> **Working data**
-=-=-

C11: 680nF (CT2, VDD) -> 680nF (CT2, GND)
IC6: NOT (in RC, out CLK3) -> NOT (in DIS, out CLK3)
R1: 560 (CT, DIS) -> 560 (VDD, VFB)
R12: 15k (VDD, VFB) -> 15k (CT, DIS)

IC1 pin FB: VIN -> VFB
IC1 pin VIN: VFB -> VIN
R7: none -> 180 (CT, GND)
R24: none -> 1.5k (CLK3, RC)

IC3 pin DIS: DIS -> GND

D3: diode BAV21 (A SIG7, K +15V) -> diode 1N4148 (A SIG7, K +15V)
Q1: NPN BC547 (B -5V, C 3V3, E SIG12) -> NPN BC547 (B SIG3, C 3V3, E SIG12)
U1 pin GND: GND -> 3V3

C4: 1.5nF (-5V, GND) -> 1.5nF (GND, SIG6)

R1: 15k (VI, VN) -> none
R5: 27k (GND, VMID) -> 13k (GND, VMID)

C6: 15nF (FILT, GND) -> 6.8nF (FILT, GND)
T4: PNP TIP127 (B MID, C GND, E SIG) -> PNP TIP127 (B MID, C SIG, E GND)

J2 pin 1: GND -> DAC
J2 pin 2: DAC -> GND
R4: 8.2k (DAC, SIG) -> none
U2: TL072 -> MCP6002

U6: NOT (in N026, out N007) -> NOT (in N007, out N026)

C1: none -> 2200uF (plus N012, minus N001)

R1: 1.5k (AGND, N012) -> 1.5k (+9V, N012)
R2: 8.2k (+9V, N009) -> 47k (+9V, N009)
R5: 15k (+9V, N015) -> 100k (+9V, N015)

-=-=-

> **What to do**
Please repeat the material exactly as it appears above.

> **Exercise response**
C11: 680nF (CT2, VDD) -> 680nF (CT2, GND)
IC6: NOT (in RC, out CLK3) -> NOT (in DIS, out CLK3)
R1: 560 (CT, DIS) -> 560 (VDD, VFB)
R12: 15k (VDD, VFB) -> 15k (CT, DIS)

IC1 pin FB: VIN -> VFB
IC1 pin VIN: VFB -> VIN
R7: none -> 180 (CT, GND)
R24: none -> 1.5k (CLK3, RC)

IC3 pin DIS: DIS -> GND

D3: diode BAV21 (A SIG7, K +15V) -> diode 1N4148 (A SIG7, K +15V)
Q1: NPN BC547 (B -5V, C 3V3, E SIG12) -> NPN BC547 (B SIG3, C 3V3, E SIG12)
U1 pin GND: GND -> 3V3

C4: 1.5nF (-5V, GND) -> 1.5nF (GND, SIG6)

R1: 15k (VI, VN) -> none
R5: 27k (GND, VMID) -> 13k (GND, VMID)

C6: 15nF (FILT, GND) -> 6.8nF (FILT, GND)
T4: PNP TIP127 (B MID, C GND, E SIG) -> PNP TIP127 (B MID, C SIG, E GND)

J2 pin 1: GND -> DAC
J2 pin 2: DAC -> GND
R4: 8.2k (DAC, SIG) -> none
U2: TL072 -> MCP6002

U6: NOT (in N026, out N007) -> NOT (in N007, out N026)

C1: none -> 2200uF (plus N012, minus N001)

R1: 1.5k (AGND, N012) -> 1.5k (+9V, N012)
R2: 8.2k (+9V, N009) -> 47k (+9V, N009)
R5: 15k (+9V, N015) -> 100k (+9V, N015)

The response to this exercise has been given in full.